▶ TASK STATEMENT
Return exactly the lines that run from the one containing "white hammer: 4 -> 3" to the end of the entries, with both ends included.

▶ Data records
%%
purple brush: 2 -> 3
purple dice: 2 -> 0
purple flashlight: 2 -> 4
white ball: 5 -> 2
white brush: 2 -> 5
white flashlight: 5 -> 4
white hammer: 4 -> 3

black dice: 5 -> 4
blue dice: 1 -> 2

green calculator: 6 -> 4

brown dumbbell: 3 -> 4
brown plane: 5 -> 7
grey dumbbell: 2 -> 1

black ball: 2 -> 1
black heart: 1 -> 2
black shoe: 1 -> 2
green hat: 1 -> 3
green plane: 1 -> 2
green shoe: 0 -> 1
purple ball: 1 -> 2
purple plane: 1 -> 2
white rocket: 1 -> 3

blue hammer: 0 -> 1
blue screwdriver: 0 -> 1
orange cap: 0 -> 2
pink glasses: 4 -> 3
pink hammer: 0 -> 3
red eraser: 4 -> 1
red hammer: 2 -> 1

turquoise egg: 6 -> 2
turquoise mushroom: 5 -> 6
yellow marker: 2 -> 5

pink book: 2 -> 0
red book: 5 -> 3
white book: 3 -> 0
%%
▶ ANSWER SECTION
white hammer: 4 -> 3

black dice: 5 -> 4
blue dice: 1 -> 2

green calculator: 6 -> 4

brown dumbbell: 3 -> 4
brown plane: 5 -> 7
grey dumbbell: 2 -> 1

black ball: 2 -> 1
black heart: 1 -> 2
black shoe: 1 -> 2
green hat: 1 -> 3
green plane: 1 -> 2
green shoe: 0 -> 1
purple ball: 1 -> 2
purple plane: 1 -> 2
white rocket: 1 -> 3

blue hammer: 0 -> 1
blue screwdriver: 0 -> 1
orange cap: 0 -> 2
pink glasses: 4 -> 3
pink hammer: 0 -> 3
red eraser: 4 -> 1
red hammer: 2 -> 1

turquoise egg: 6 -> 2
turquoise mushroom: 5 -> 6
yellow marker: 2 -> 5

pink book: 2 -> 0
red book: 5 -> 3
white book: 3 -> 0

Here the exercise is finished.